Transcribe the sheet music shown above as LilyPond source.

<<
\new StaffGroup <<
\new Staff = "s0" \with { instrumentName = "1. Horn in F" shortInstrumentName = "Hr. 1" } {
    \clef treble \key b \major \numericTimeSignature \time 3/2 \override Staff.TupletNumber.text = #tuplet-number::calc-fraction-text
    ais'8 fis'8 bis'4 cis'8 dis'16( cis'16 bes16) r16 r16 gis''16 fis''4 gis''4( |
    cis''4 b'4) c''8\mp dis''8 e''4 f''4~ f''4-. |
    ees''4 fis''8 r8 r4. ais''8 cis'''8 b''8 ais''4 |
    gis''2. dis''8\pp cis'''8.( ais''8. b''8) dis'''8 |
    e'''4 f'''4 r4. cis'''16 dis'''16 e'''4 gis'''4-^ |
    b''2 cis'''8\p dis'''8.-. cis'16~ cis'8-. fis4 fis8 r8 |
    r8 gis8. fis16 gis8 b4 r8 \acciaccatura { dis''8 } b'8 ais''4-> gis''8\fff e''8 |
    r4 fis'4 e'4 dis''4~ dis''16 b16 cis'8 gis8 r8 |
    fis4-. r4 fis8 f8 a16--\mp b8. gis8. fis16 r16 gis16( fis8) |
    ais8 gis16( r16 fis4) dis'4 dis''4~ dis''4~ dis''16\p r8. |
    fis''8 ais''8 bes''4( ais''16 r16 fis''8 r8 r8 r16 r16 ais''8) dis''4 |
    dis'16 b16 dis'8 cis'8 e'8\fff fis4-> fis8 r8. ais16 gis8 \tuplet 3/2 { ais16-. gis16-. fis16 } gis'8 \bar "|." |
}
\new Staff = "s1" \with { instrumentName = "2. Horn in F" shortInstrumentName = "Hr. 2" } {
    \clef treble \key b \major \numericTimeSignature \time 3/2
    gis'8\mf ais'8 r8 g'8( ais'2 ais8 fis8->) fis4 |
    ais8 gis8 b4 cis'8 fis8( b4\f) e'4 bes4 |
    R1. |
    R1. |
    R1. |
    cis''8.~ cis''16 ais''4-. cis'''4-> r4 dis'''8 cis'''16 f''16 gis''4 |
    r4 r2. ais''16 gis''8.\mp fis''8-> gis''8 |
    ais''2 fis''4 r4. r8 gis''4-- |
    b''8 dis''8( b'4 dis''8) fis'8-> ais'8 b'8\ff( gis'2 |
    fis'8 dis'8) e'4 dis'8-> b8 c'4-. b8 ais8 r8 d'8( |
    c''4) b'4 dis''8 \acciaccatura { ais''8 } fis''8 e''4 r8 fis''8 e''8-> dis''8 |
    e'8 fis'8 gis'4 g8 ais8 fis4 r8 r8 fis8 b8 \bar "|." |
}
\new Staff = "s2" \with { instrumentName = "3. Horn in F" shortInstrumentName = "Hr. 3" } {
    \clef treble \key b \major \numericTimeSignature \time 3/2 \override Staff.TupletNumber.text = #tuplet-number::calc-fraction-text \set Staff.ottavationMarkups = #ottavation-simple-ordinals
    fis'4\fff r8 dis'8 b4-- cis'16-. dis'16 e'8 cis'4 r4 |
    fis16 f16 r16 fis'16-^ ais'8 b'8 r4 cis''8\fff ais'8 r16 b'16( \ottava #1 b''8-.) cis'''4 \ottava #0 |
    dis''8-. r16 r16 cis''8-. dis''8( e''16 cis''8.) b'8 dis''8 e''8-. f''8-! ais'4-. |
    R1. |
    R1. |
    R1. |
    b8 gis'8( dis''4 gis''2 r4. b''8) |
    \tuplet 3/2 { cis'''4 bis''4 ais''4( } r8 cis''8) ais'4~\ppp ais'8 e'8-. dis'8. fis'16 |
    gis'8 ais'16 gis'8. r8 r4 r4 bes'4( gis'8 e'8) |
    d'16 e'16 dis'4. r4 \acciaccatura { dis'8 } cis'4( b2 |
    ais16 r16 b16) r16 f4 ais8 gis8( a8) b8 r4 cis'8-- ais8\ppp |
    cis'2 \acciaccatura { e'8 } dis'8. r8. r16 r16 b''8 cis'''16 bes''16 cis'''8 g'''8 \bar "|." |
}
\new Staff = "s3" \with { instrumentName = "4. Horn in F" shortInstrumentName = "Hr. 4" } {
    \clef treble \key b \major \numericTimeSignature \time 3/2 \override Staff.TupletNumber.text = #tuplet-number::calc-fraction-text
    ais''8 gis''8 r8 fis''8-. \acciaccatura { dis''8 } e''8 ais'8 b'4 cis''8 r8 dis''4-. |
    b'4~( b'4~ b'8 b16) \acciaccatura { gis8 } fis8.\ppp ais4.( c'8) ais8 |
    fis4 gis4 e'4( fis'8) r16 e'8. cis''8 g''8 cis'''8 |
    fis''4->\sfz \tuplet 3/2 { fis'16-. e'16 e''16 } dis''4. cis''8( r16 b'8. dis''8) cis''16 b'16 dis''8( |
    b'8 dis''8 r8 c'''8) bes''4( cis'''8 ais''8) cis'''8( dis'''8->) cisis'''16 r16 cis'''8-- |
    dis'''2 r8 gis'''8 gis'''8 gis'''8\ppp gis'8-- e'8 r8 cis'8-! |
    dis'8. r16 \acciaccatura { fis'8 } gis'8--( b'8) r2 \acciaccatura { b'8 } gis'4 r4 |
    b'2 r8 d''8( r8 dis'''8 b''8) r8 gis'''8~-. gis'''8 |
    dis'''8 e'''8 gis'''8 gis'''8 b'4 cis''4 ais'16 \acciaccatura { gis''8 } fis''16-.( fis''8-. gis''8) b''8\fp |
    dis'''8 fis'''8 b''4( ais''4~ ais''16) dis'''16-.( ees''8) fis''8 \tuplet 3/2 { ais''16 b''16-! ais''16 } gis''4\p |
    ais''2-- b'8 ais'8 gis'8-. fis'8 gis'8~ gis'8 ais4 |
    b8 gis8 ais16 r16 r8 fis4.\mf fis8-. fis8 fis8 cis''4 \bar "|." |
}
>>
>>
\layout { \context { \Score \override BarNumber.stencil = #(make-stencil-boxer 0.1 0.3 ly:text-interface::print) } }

::::::::::

Aim:
Locate each line in the records that contains the string "with" and copy those lines in full. Case is significant when matching.

Exercise solution:
\new Staff = "s0" \with { instrumentName = "1. Horn in F" shortInstrumentName = "Hr. 1" } {
\new Staff = "s1" \with { instrumentName = "2. Horn in F" shortInstrumentName = "Hr. 2" } {
\new Staff = "s2" \with { instrumentName = "3. Horn in F" shortInstrumentName = "Hr. 3" } {
\new Staff = "s3" \with { instrumentName = "4. Horn in F" shortInstrumentName = "Hr. 4" } {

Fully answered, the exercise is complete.